◆ TASK DESCRIPTION
Give back exactly the lines from the one that holds "pos2: [141, 97, 219, 233]" through the final line of the data; omit the pictures and add nothing.

*** Opening RECORDS PROVIDED ***

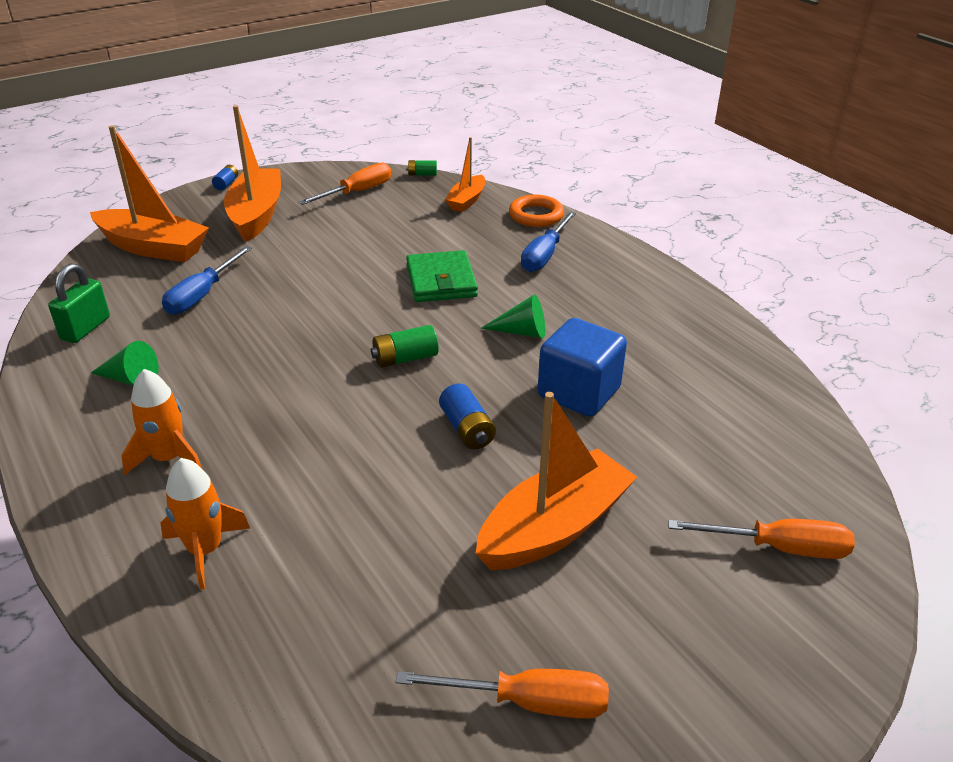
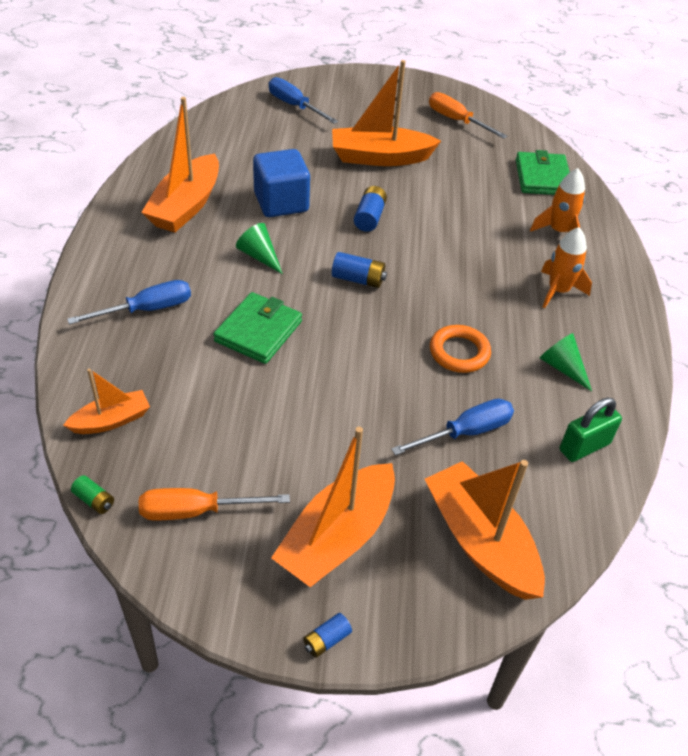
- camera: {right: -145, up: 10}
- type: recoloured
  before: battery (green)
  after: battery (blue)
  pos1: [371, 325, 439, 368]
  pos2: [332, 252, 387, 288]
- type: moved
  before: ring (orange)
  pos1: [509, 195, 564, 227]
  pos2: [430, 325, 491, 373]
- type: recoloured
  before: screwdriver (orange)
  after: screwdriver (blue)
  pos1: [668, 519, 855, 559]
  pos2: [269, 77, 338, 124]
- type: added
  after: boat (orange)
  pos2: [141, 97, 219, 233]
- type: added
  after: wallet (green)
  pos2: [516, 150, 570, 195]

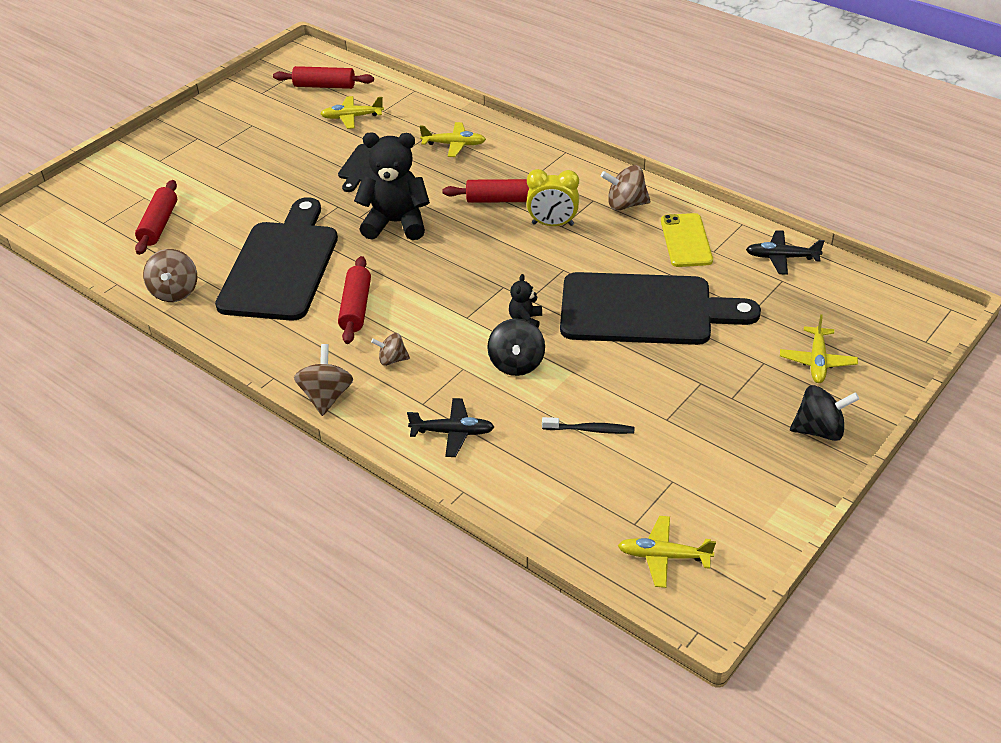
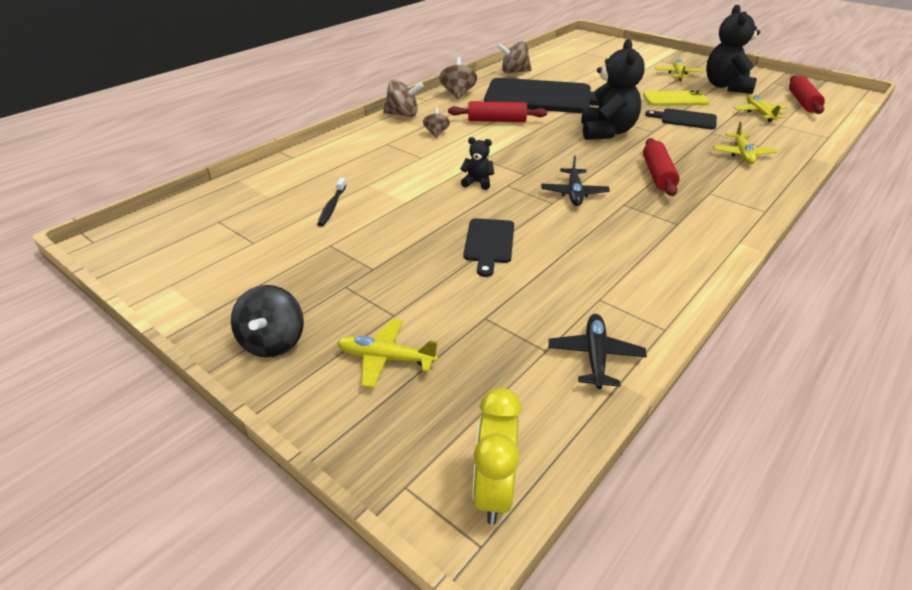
- camera: {right: 90, up: -5}
- type: removed
  before: rolling pin (red)
  pos1: [135, 180, 177, 255]
- type: moved
  before: plane (black)
  pos1: [407, 398, 494, 457]
  pos2: [541, 155, 610, 206]
- type: removed
  before: spinning top (black)
  pos1: [487, 318, 545, 376]
- type: moved
  before: clock (yellow)
  pos1: [526, 169, 579, 226]
  pos2: [473, 388, 522, 525]
- type: resized
  before: cutting board (black)
  pos1: [560, 272, 761, 345]
  pos2: [463, 218, 514, 277]
  scale: 0.46
- type: moved
  before: spinning top (brown)
  pos1: [601, 165, 650, 210]
  pos2: [439, 57, 477, 100]
- type: moved
  before: plane (yellow)
  pos1: [618, 516, 716, 588]
  pos2: [655, 59, 704, 81]
- type: moved
  before: phone (yellow)
  pos1: [661, 213, 713, 267]
  pos2: [643, 90, 710, 106]
- type: added
  after: teddy bear (black)
  pos2: [706, 5, 760, 94]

*** Closing RECORDS PROVIDED ***

◆ RESULT FOR THIS EXERCISE
  pos2: [141, 97, 219, 233]
- type: added
  after: wallet (green)
  pos2: [516, 150, 570, 195]

- camera: {right: 90, up: -5}
- type: removed
  before: rolling pin (red)
  pos1: [135, 180, 177, 255]
- type: moved
  before: plane (black)
  pos1: [407, 398, 494, 457]
  pos2: [541, 155, 610, 206]
- type: removed
  before: spinning top (black)
  pos1: [487, 318, 545, 376]
- type: moved
  before: clock (yellow)
  pos1: [526, 169, 579, 226]
  pos2: [473, 388, 522, 525]
- type: resized
  before: cutting board (black)
  pos1: [560, 272, 761, 345]
  pos2: [463, 218, 514, 277]
  scale: 0.46
- type: moved
  before: spinning top (brown)
  pos1: [601, 165, 650, 210]
  pos2: [439, 57, 477, 100]
- type: moved
  before: plane (yellow)
  pos1: [618, 516, 716, 588]
  pos2: [655, 59, 704, 81]
- type: moved
  before: phone (yellow)
  pos1: [661, 213, 713, 267]
  pos2: [643, 90, 710, 106]
- type: added
  after: teddy bear (black)
  pos2: [706, 5, 760, 94]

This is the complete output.